Required action -> Your reply should be an exact copy of the lines from the one that holds "(349, 375) = (630, 319): blue" to the end of the data below.

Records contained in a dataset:
-- Opening Marker --
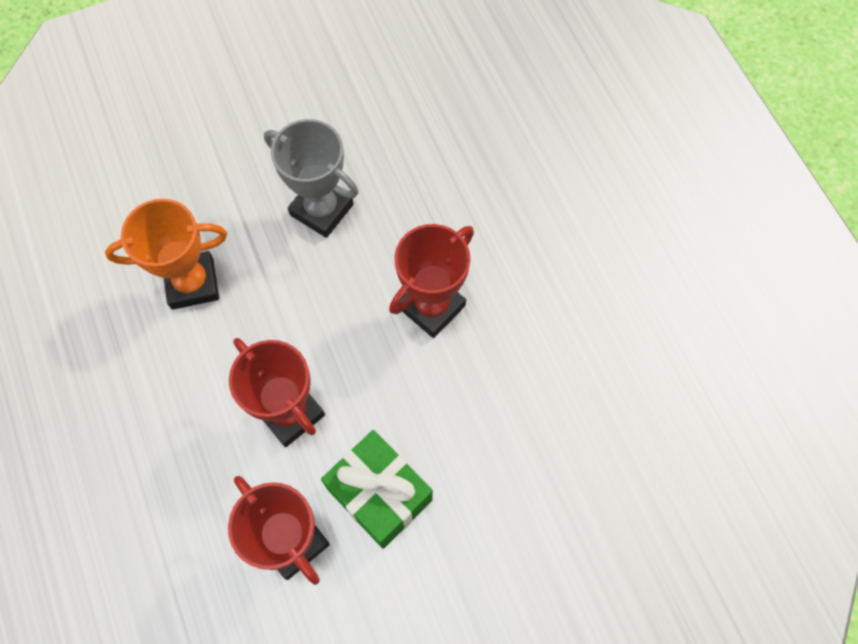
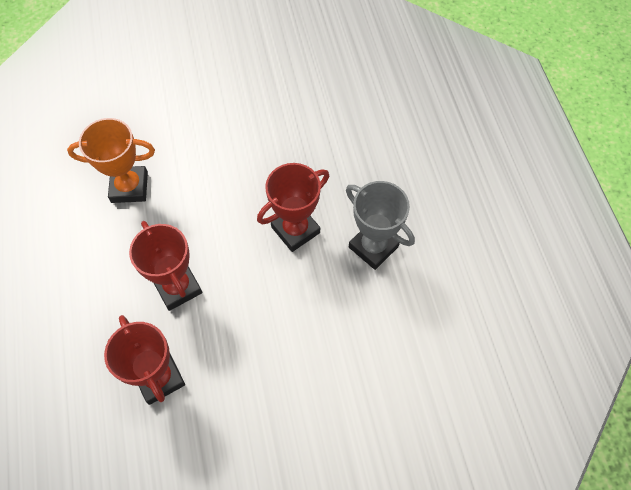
camera: 10 degrees right, 5 degrees down
(322, 209) = (231, 151): grey trophy -> grey trophy (373, 247)
(380, 494) = (229, 355): green gift -> none

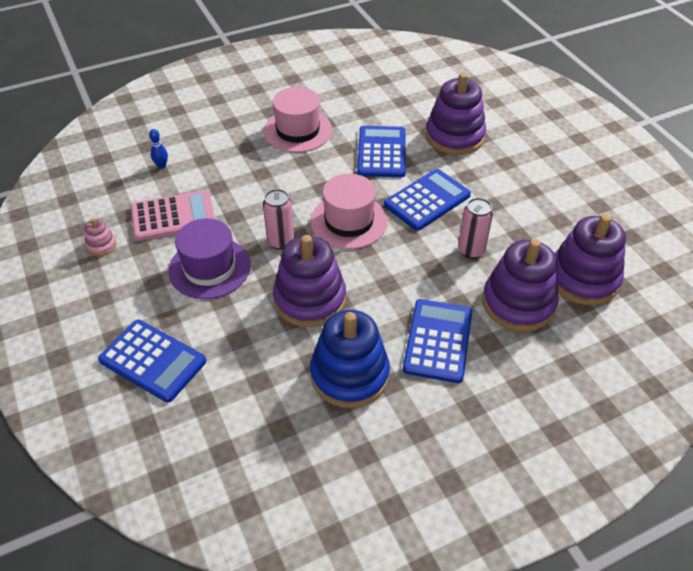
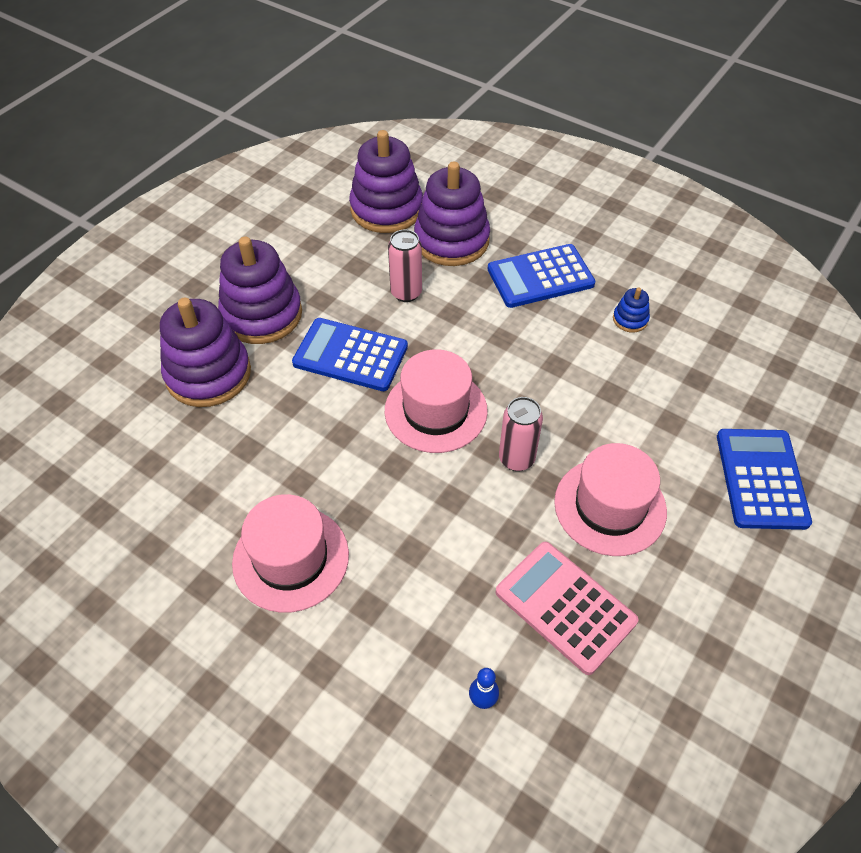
camera: 120 degrees left, 5 degrees up
(101, 245) = (678, 659): pink stacking toy -> none
(209, 268) = (610, 506): purple hat -> pink hat
(310, 299) = (574, 390): purple stacking toy -> purple stacking toy (262, 314)
(349, 375) = (630, 319): blue stacking toy -> blue stacking toy, size x0.44
(381, 152) = (285, 435): blue calculator -> none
-- Closing Marker --
Reply to the task ->
(349, 375) = (630, 319): blue stacking toy -> blue stacking toy, size x0.44
(381, 152) = (285, 435): blue calculator -> none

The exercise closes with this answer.